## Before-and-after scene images
>>>>
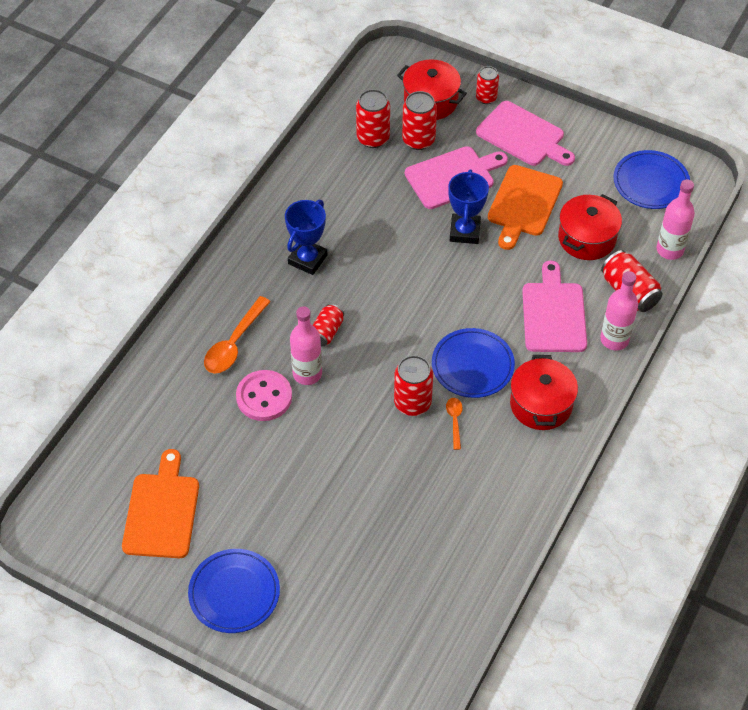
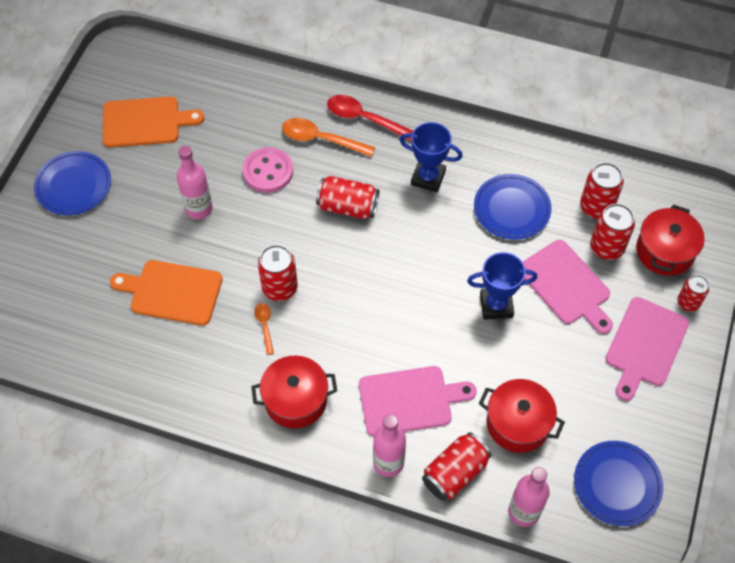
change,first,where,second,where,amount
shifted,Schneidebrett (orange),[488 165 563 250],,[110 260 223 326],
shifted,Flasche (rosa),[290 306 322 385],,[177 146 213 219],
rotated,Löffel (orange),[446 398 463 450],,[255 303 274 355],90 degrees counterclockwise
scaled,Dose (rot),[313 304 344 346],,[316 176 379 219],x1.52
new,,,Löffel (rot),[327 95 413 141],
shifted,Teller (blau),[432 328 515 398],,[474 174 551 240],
<<<<
## ACTIVITY
Output every line of the records exactly, excluding all pictures.

## EXERCISE OUTPUT
change,first,where,second,where,amount
shifted,Schneidebrett (orange),[488 165 563 250],,[110 260 223 326],
shifted,Flasche (rosa),[290 306 322 385],,[177 146 213 219],
rotated,Löffel (orange),[446 398 463 450],,[255 303 274 355],90 degrees counterclockwise
scaled,Dose (rot),[313 304 344 346],,[316 176 379 219],x1.52
new,,,Löffel (rot),[327 95 413 141],
shifted,Teller (blau),[432 328 515 398],,[474 174 551 240],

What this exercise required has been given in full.